THE DATA:
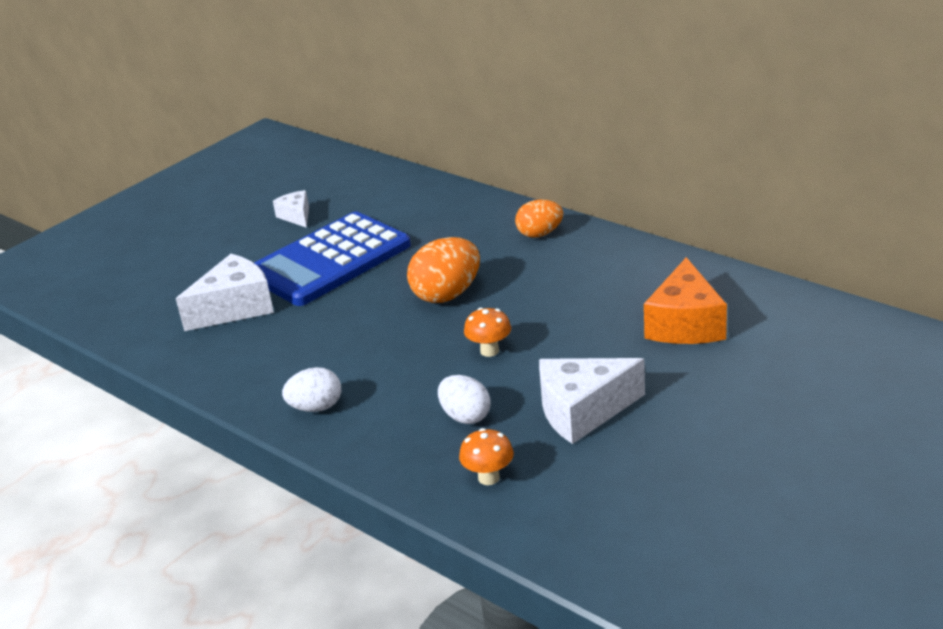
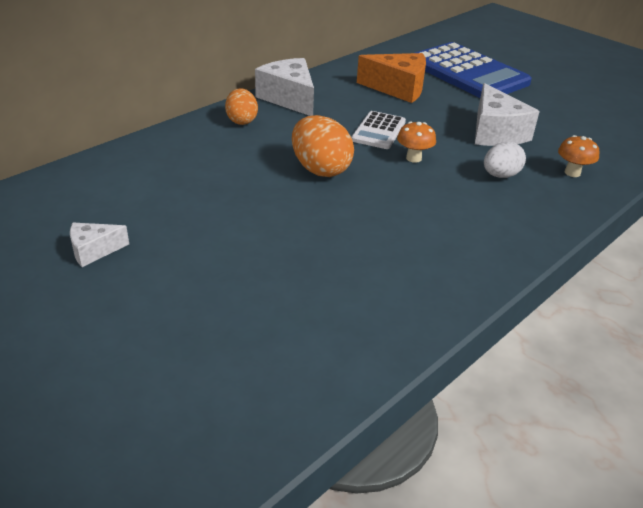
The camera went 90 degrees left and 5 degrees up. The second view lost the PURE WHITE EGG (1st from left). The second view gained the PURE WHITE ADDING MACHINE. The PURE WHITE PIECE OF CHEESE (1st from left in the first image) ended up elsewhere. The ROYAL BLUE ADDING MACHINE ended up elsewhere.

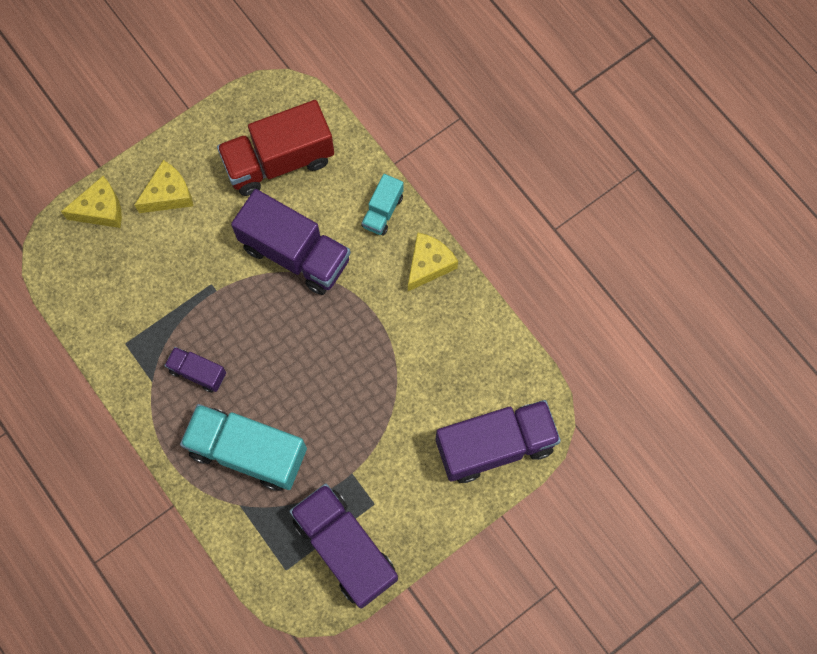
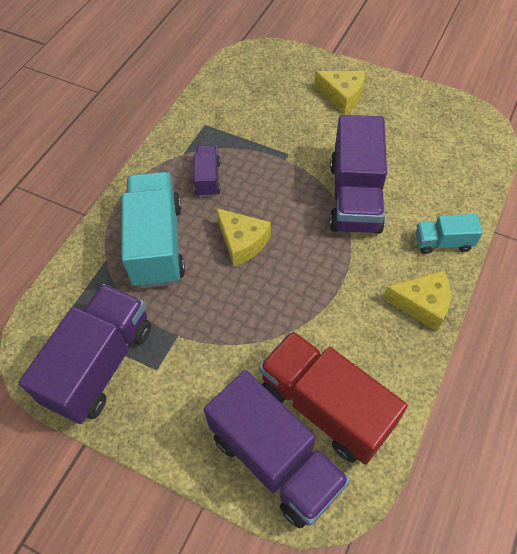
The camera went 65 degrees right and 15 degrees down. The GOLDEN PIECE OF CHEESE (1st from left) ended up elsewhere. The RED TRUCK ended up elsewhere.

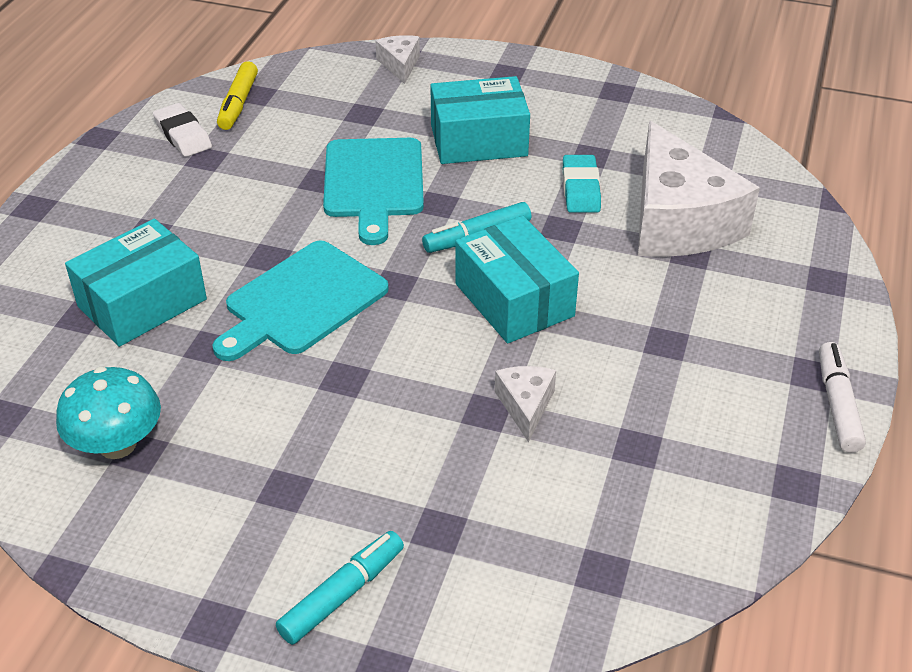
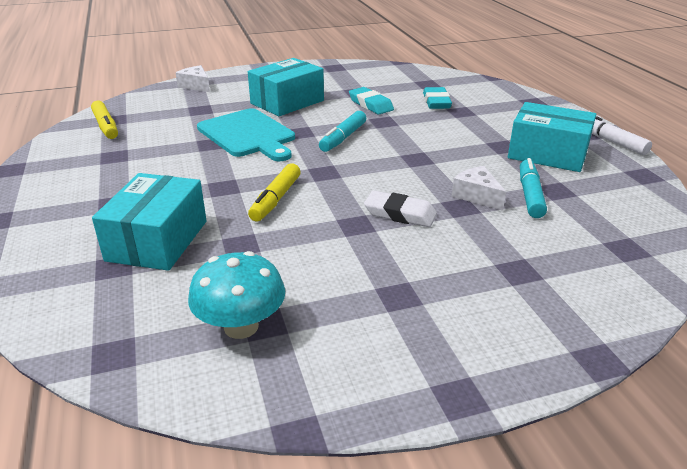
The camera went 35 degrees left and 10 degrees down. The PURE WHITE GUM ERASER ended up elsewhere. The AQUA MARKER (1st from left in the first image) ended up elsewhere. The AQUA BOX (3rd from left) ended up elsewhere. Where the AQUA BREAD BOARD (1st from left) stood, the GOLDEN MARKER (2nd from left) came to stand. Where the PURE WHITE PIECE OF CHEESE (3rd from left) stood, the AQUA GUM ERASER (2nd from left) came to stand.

WHAT THE TASK REQUIRES:
Only the pictures are to be dropped; return everything else in the listing exactly.

WRITTEN ANSWER:
The camera went 90 degrees left and 5 degrees up. The second view lost the PURE WHITE EGG (1st from left). The second view gained the PURE WHITE ADDING MACHINE. The PURE WHITE PIECE OF CHEESE (1st from left in the first image) ended up elsewhere. The ROYAL BLUE ADDING MACHINE ended up elsewhere.

The camera went 65 degrees right and 15 degrees down. The GOLDEN PIECE OF CHEESE (1st from left) ended up elsewhere. The RED TRUCK ended up elsewhere.

The camera went 35 degrees left and 10 degrees down. The PURE WHITE GUM ERASER ended up elsewhere. The AQUA MARKER (1st from left in the first image) ended up elsewhere. The AQUA BOX (3rd from left) ended up elsewhere. Where the AQUA BREAD BOARD (1st from left) stood, the GOLDEN MARKER (2nd from left) came to stand. Where the PURE WHITE PIECE OF CHEESE (3rd from left) stood, the AQUA GUM ERASER (2nd from left) came to stand.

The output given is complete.